** Opening EXERCISE MATERIALS block **
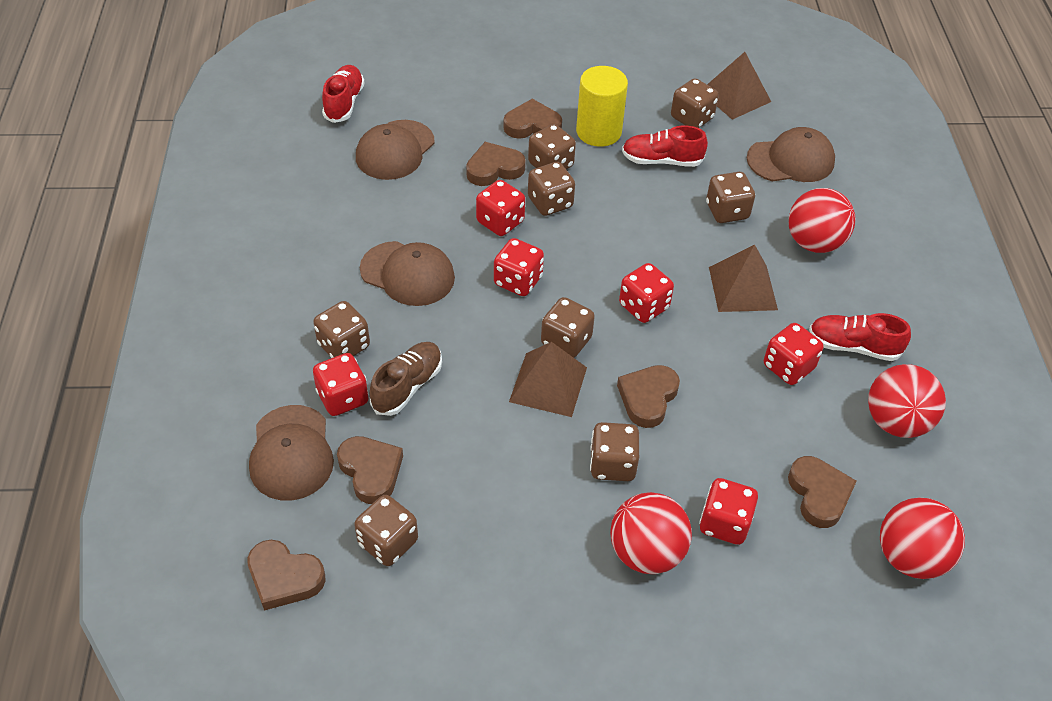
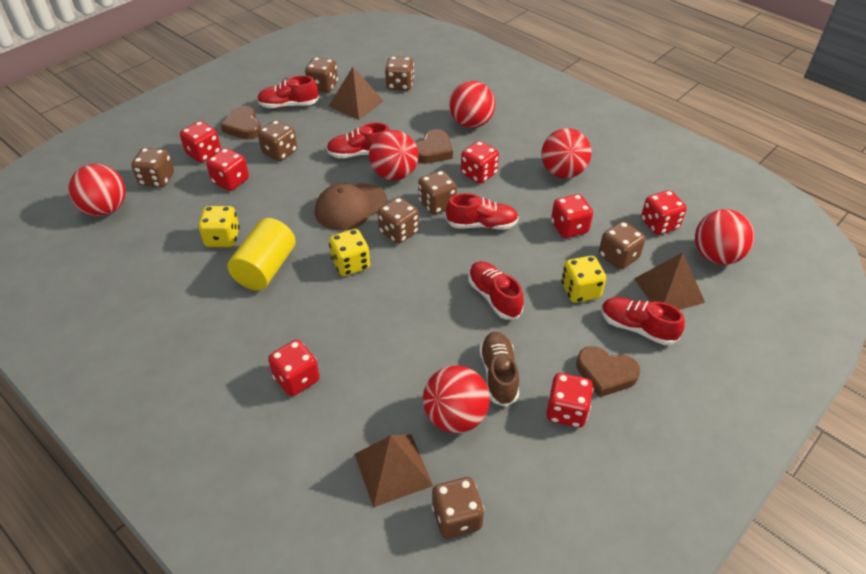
brown cap: [249,405,334,501] [356,120,435,180] [360,241,455,306] [747,127,835,182] = 4 -> [315,183,388,230] = 1
brown heart: [247,540,326,611] [337,436,403,504] [466,142,526,186] [503,99,562,139] [617,365,680,428] [788,456,857,528] = 6 -> [221,106,261,140] [416,129,453,164] [576,346,640,397] = 3
red ball: [610,492,692,574] [789,188,855,253] [868,364,946,438] [880,498,965,579] = 4 -> [68,164,126,216] [369,130,419,180] [423,365,490,433] [449,81,495,128] [541,128,592,178] [695,209,754,265] = 6
red dice: [313,353,369,416] [476,180,525,236] [494,238,544,296] [619,263,674,323] [699,478,758,545] [764,323,823,385] = 6 -> [180,121,221,163] [206,148,249,191] [268,340,320,396] [461,141,499,184] [546,373,594,428] [551,194,593,238] [641,190,687,235] = 7
red shoe: [322,65,365,123] [622,126,708,167] [809,313,911,361] = 3 -> [257,76,319,108] [327,122,390,158] [446,193,519,229] [468,261,524,320] [601,297,685,345] = 5
yellow dice: none = 0 -> [198,206,240,247] [329,229,370,276] [561,256,606,303] = 3

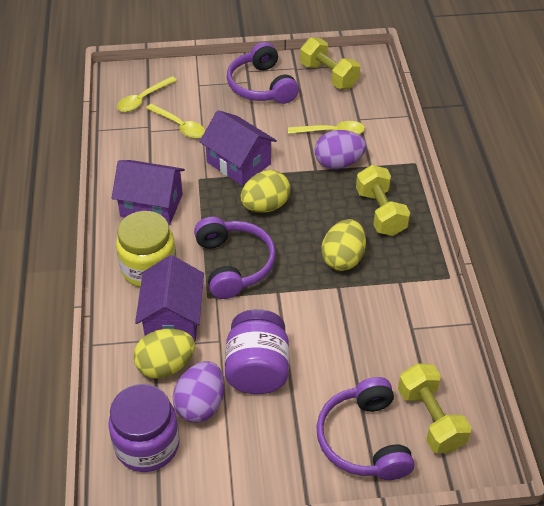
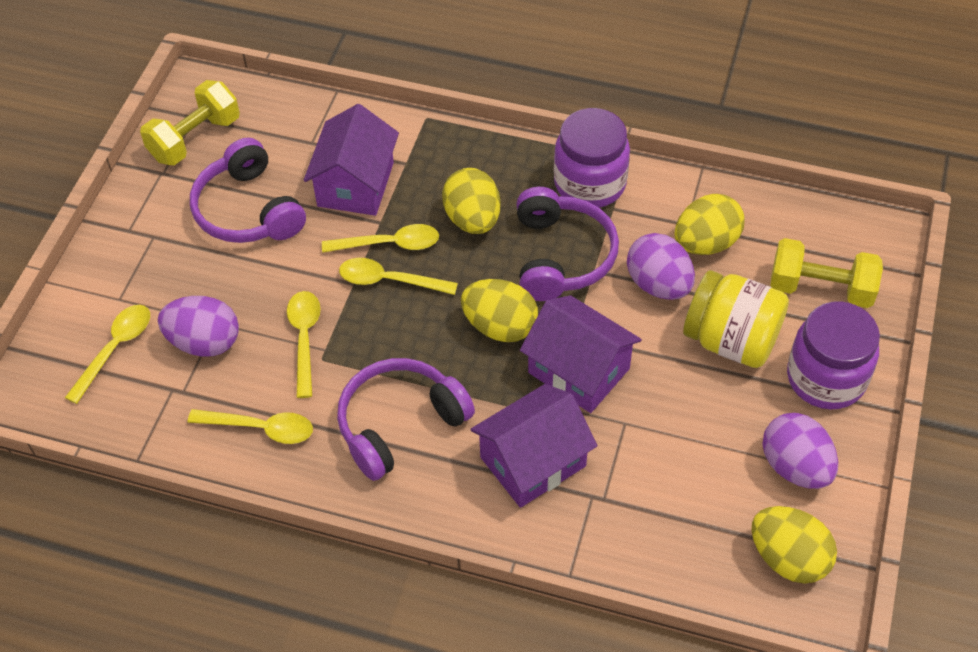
purple egg: [173,361,224,423] [315,130,366,169] = 2 -> [158,296,239,357] [627,233,695,300] [762,413,838,489] = 3
yellow dumbbell: [300,37,360,89] [356,165,410,236] [398,363,472,453] = 3 -> [140,80,240,165] [770,238,883,308] = 2
yellow egg: [133,329,195,379] [241,170,291,213] [321,219,366,271] = 3 -> [442,168,501,234] [461,279,538,342] [675,194,745,255] [752,506,837,584] = 4
yellow spoon: [117,76,177,112] [146,104,205,138] [288,121,365,134] = 3 -> [65,305,150,404] [188,409,313,444] [287,291,321,398] [322,224,439,253] [339,258,458,295] = 5

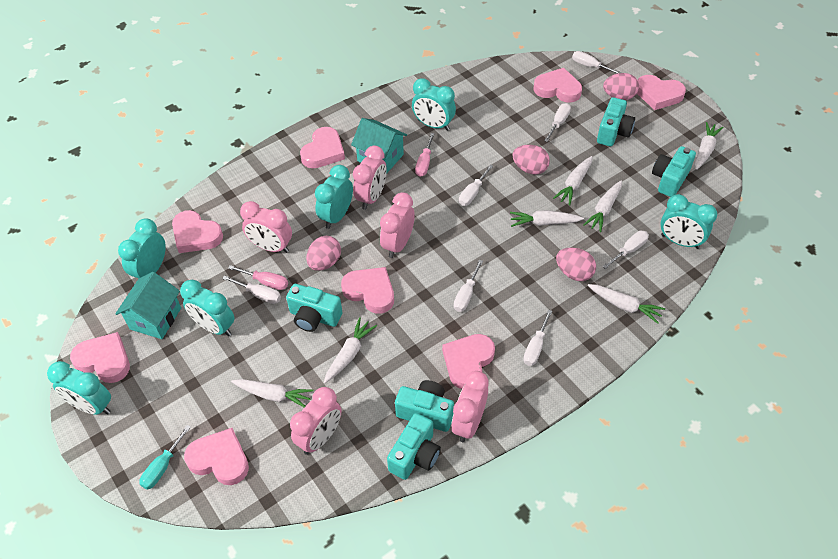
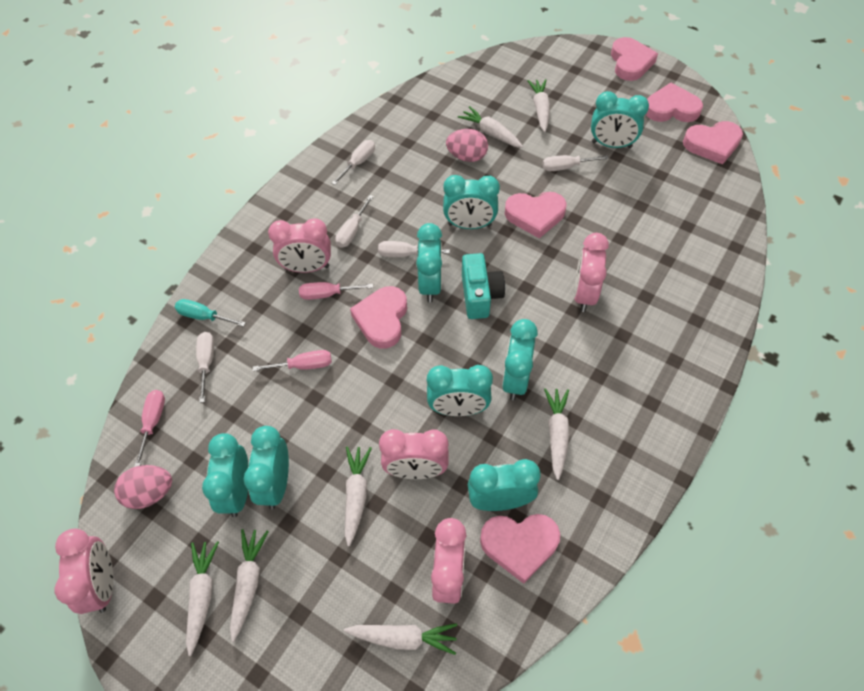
pink egg: [306,236,341,271] [512,145,550,175] [556,247,596,281] [603,73,639,100] = 4 -> [114,465,172,509] [446,129,488,162] = 2
pink heart: [70,332,130,383] [172,210,223,253] [184,428,249,485] [300,127,345,168] [341,267,394,314] [442,334,495,389] [533,68,582,103] [637,75,686,110] = 8 -> [350,286,407,349] [480,514,560,584] [505,192,567,238] [611,37,658,81] [645,83,703,122] [683,121,743,165] = 6
pink screwdriver: [228,265,288,290] [415,133,435,177] = 2 -> [134,390,165,467] [253,350,332,371] [299,282,373,300] = 3
turquoise camera: [286,284,343,332] [387,413,441,480] [395,380,454,432] [597,97,635,147] [652,146,696,197] = 5 -> [462,253,505,319] = 1
turquoise clock: [47,361,111,415] [118,218,166,278] [180,280,235,336] [315,165,353,229] [412,78,456,131] [660,194,717,249] = 6 -> [202,433,249,517] [244,426,289,509] [416,223,442,302] [427,365,493,416] [443,175,500,229] [467,459,541,511] [502,319,538,400] [591,91,649,148] = 8
turquoise house: [115,272,181,339] [351,118,407,173] = 2 -> none = 0
white screwdriver: [222,275,281,304] [454,260,483,312] [459,165,493,206] [523,309,552,366] [544,103,571,142] [572,51,621,74] [602,231,649,269] = 7 -> [196,332,214,403] [332,140,375,185] [335,195,374,248] [378,241,450,257] [542,155,609,171] = 5

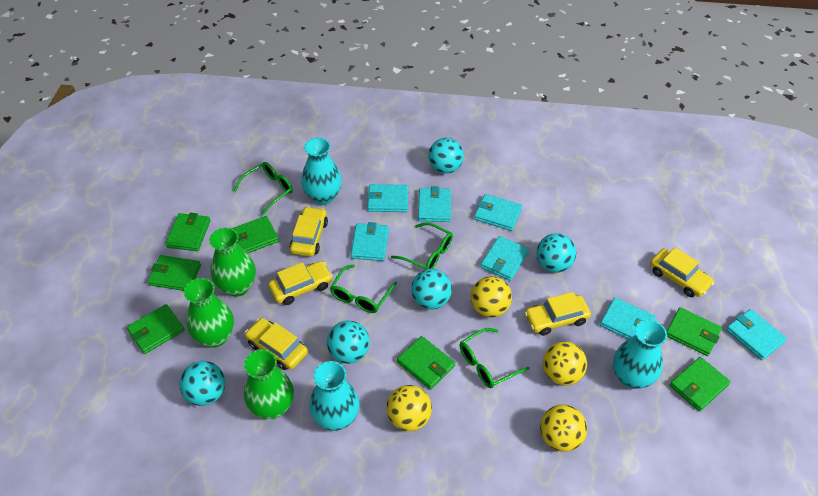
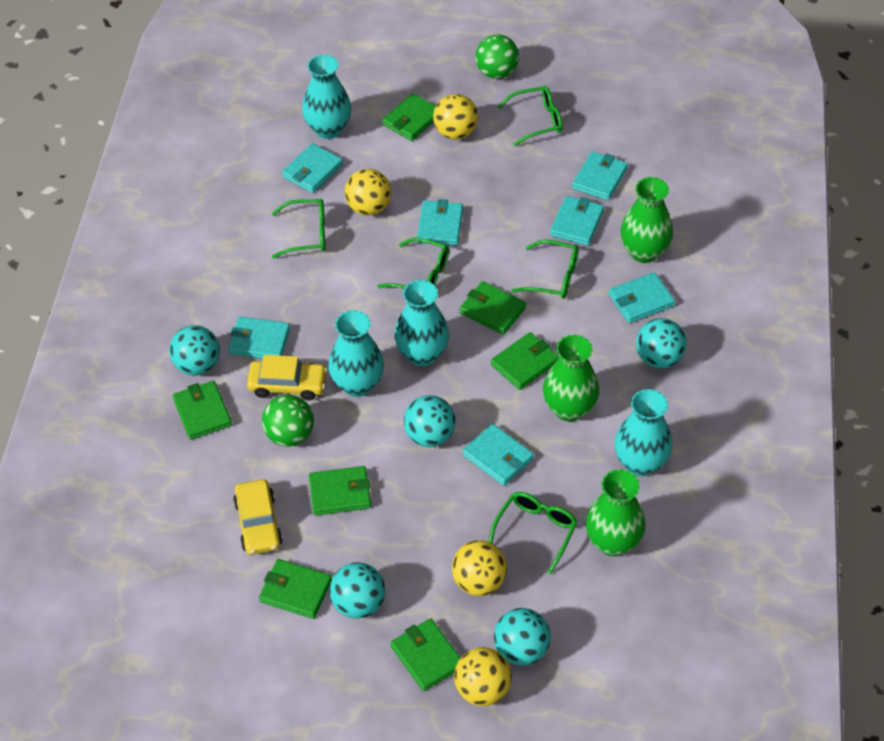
green ball: none = 0 -> [262,395,314,446] [475,34,519,79] = 2
green glasses: [234,162,293,216] [330,265,397,313] [391,222,453,269] [459,328,529,388] = 4 -> [272,199,325,258] [377,237,449,289] [489,492,578,575] [498,86,562,146] [511,240,579,299] = 5
turquoise vase: [301,138,342,205] [309,361,360,431] [613,320,667,389] = 3 -> [302,55,351,139] [328,310,384,397] [394,280,449,366] [615,389,673,476] = 4
yellow car: [245,318,308,370] [268,261,333,305] [290,206,328,257] [524,292,591,336] [650,248,714,297] = 5 -> [233,479,283,555] [247,355,327,400] = 2

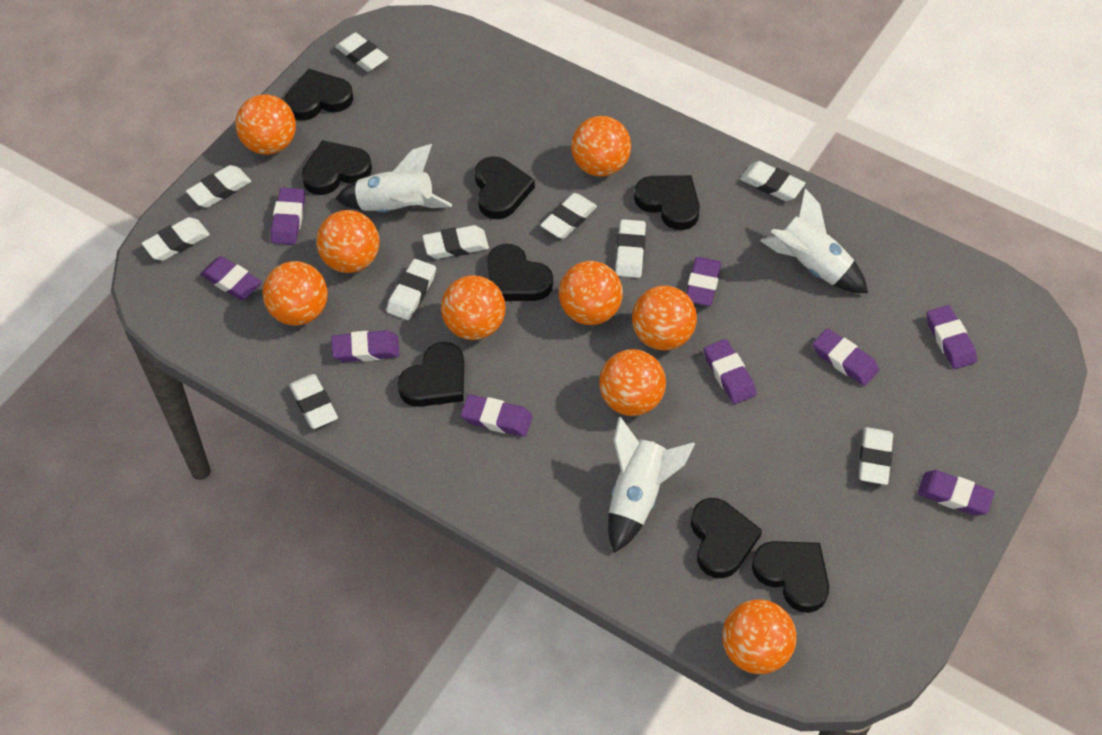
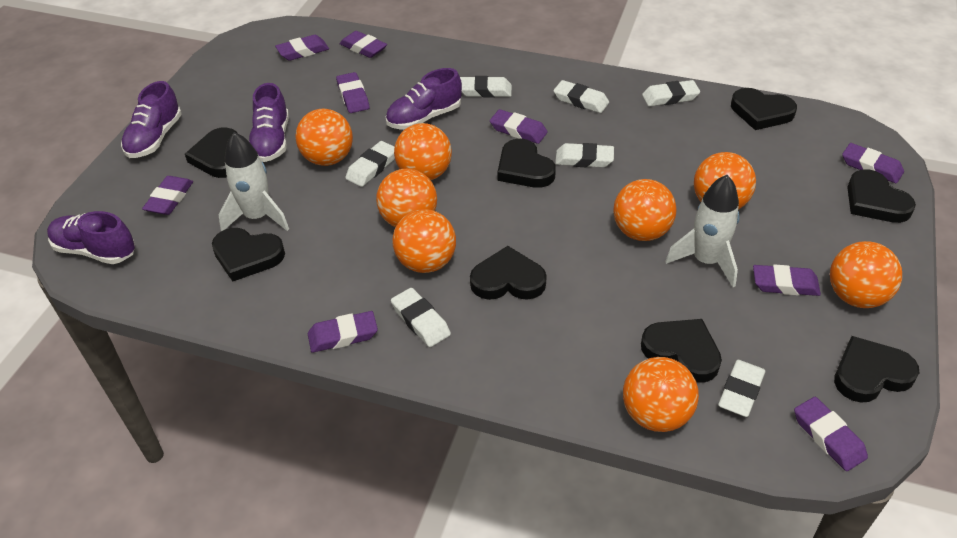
orange ball: [235,94,296,155] [263,261,328,326] [316,210,380,273] [441,275,506,340] [559,261,623,325] [571,116,631,176] [599,349,666,416] [632,286,697,350] [722,599,797,674] = 9 -> [295,109,353,166] [376,169,437,227] [392,209,456,273] [394,123,452,180] [613,179,677,241] [623,357,699,432] [694,152,756,209] [830,241,902,308] = 8
purple shoe: none = 0 -> [47,211,135,264] [121,81,182,158] [249,83,289,162] [386,68,462,130] = 4
white eraser: [142,217,210,261] [186,165,251,207] [289,374,338,429] [335,32,388,72] [386,259,436,320] [422,225,489,259] [540,193,597,239] [615,219,646,278] [740,161,805,201] [859,427,893,485] = 10 -> [345,141,395,187] [391,288,451,347] [460,76,512,98] [553,80,609,113] [555,143,614,168] [642,80,700,106] [718,360,765,417] = 7
white rocket: [335,144,452,213] [608,417,695,553] [760,188,868,293] = 3 -> [219,132,289,231] [665,175,740,287] = 2

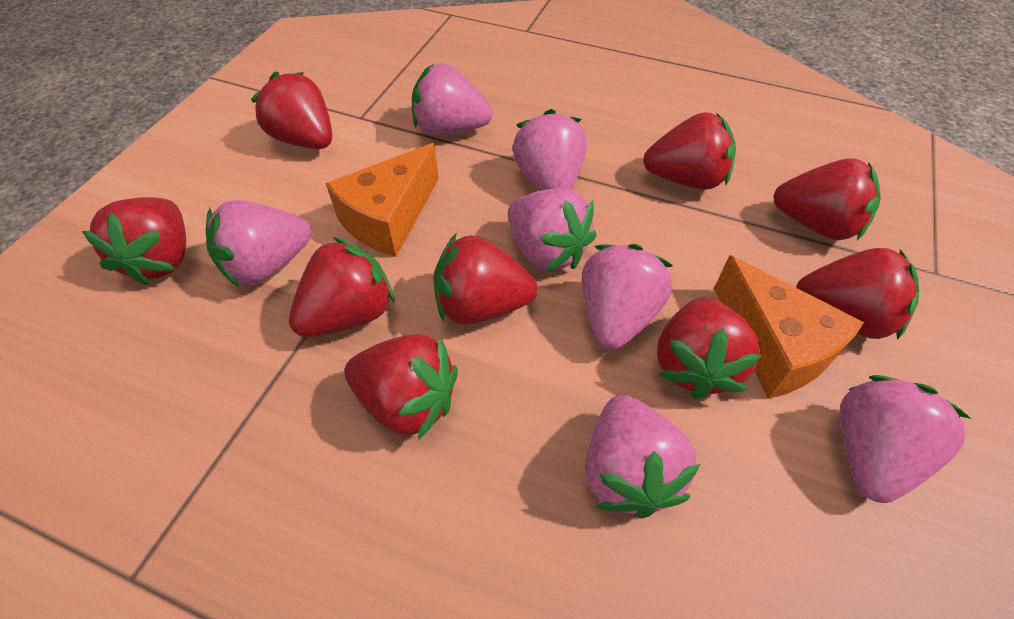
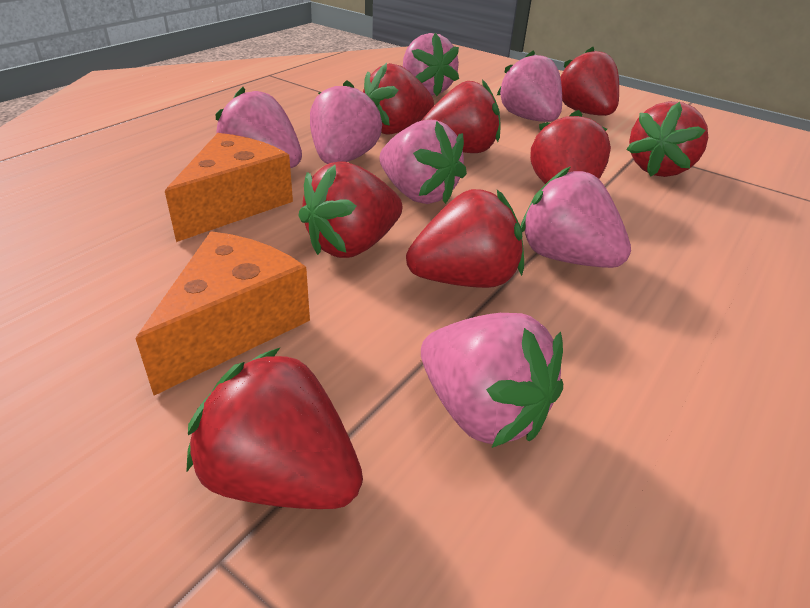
red strawberry: [82,197,186,285] [251,71,332,149] [289,237,395,337] [344,334,458,440] [433,233,538,325] [643,112,736,190] [657,297,762,399] [773,158,881,240] [796,248,919,340] = 9 -> [186,347,363,509] [298,161,403,258] [363,63,434,135] [406,189,524,288] [421,79,501,153] [530,110,611,184] [560,47,619,116] [626,101,708,177] = 8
** Closing EXERCISE MATERIALS block **
WHAT NEEDS TO BE DONE
All entries should be given again exactly, except that pictures are to be excluded.

RESPONSE TO THIS TASK
brown cap: [249,405,334,501] [356,120,435,180] [360,241,455,306] [747,127,835,182] = 4 -> [315,183,388,230] = 1
brown heart: [247,540,326,611] [337,436,403,504] [466,142,526,186] [503,99,562,139] [617,365,680,428] [788,456,857,528] = 6 -> [221,106,261,140] [416,129,453,164] [576,346,640,397] = 3
red ball: [610,492,692,574] [789,188,855,253] [868,364,946,438] [880,498,965,579] = 4 -> [68,164,126,216] [369,130,419,180] [423,365,490,433] [449,81,495,128] [541,128,592,178] [695,209,754,265] = 6
red dice: [313,353,369,416] [476,180,525,236] [494,238,544,296] [619,263,674,323] [699,478,758,545] [764,323,823,385] = 6 -> [180,121,221,163] [206,148,249,191] [268,340,320,396] [461,141,499,184] [546,373,594,428] [551,194,593,238] [641,190,687,235] = 7
red shoe: [322,65,365,123] [622,126,708,167] [809,313,911,361] = 3 -> [257,76,319,108] [327,122,390,158] [446,193,519,229] [468,261,524,320] [601,297,685,345] = 5
yellow dice: none = 0 -> [198,206,240,247] [329,229,370,276] [561,256,606,303] = 3

purple egg: [173,361,224,423] [315,130,366,169] = 2 -> [158,296,239,357] [627,233,695,300] [762,413,838,489] = 3
yellow dumbbell: [300,37,360,89] [356,165,410,236] [398,363,472,453] = 3 -> [140,80,240,165] [770,238,883,308] = 2
yellow egg: [133,329,195,379] [241,170,291,213] [321,219,366,271] = 3 -> [442,168,501,234] [461,279,538,342] [675,194,745,255] [752,506,837,584] = 4
yellow spoon: [117,76,177,112] [146,104,205,138] [288,121,365,134] = 3 -> [65,305,150,404] [188,409,313,444] [287,291,321,398] [322,224,439,253] [339,258,458,295] = 5

pink egg: [306,236,341,271] [512,145,550,175] [556,247,596,281] [603,73,639,100] = 4 -> [114,465,172,509] [446,129,488,162] = 2
pink heart: [70,332,130,383] [172,210,223,253] [184,428,249,485] [300,127,345,168] [341,267,394,314] [442,334,495,389] [533,68,582,103] [637,75,686,110] = 8 -> [350,286,407,349] [480,514,560,584] [505,192,567,238] [611,37,658,81] [645,83,703,122] [683,121,743,165] = 6
pink screwdriver: [228,265,288,290] [415,133,435,177] = 2 -> [134,390,165,467] [253,350,332,371] [299,282,373,300] = 3
turquoise camera: [286,284,343,332] [387,413,441,480] [395,380,454,432] [597,97,635,147] [652,146,696,197] = 5 -> [462,253,505,319] = 1
turquoise clock: [47,361,111,415] [118,218,166,278] [180,280,235,336] [315,165,353,229] [412,78,456,131] [660,194,717,249] = 6 -> [202,433,249,517] [244,426,289,509] [416,223,442,302] [427,365,493,416] [443,175,500,229] [467,459,541,511] [502,319,538,400] [591,91,649,148] = 8
turquoise house: [115,272,181,339] [351,118,407,173] = 2 -> none = 0
white screwdriver: [222,275,281,304] [454,260,483,312] [459,165,493,206] [523,309,552,366] [544,103,571,142] [572,51,621,74] [602,231,649,269] = 7 -> [196,332,214,403] [332,140,375,185] [335,195,374,248] [378,241,450,257] [542,155,609,171] = 5

green ball: none = 0 -> [262,395,314,446] [475,34,519,79] = 2
green glasses: [234,162,293,216] [330,265,397,313] [391,222,453,269] [459,328,529,388] = 4 -> [272,199,325,258] [377,237,449,289] [489,492,578,575] [498,86,562,146] [511,240,579,299] = 5
turquoise vase: [301,138,342,205] [309,361,360,431] [613,320,667,389] = 3 -> [302,55,351,139] [328,310,384,397] [394,280,449,366] [615,389,673,476] = 4
yellow car: [245,318,308,370] [268,261,333,305] [290,206,328,257] [524,292,591,336] [650,248,714,297] = 5 -> [233,479,283,555] [247,355,327,400] = 2

orange ball: [235,94,296,155] [263,261,328,326] [316,210,380,273] [441,275,506,340] [559,261,623,325] [571,116,631,176] [599,349,666,416] [632,286,697,350] [722,599,797,674] = 9 -> [295,109,353,166] [376,169,437,227] [392,209,456,273] [394,123,452,180] [613,179,677,241] [623,357,699,432] [694,152,756,209] [830,241,902,308] = 8
purple shoe: none = 0 -> [47,211,135,264] [121,81,182,158] [249,83,289,162] [386,68,462,130] = 4
white eraser: [142,217,210,261] [186,165,251,207] [289,374,338,429] [335,32,388,72] [386,259,436,320] [422,225,489,259] [540,193,597,239] [615,219,646,278] [740,161,805,201] [859,427,893,485] = 10 -> [345,141,395,187] [391,288,451,347] [460,76,512,98] [553,80,609,113] [555,143,614,168] [642,80,700,106] [718,360,765,417] = 7
white rocket: [335,144,452,213] [608,417,695,553] [760,188,868,293] = 3 -> [219,132,289,231] [665,175,740,287] = 2

red strawberry: [82,197,186,285] [251,71,332,149] [289,237,395,337] [344,334,458,440] [433,233,538,325] [643,112,736,190] [657,297,762,399] [773,158,881,240] [796,248,919,340] = 9 -> [186,347,363,509] [298,161,403,258] [363,63,434,135] [406,189,524,288] [421,79,501,153] [530,110,611,184] [560,47,619,116] [626,101,708,177] = 8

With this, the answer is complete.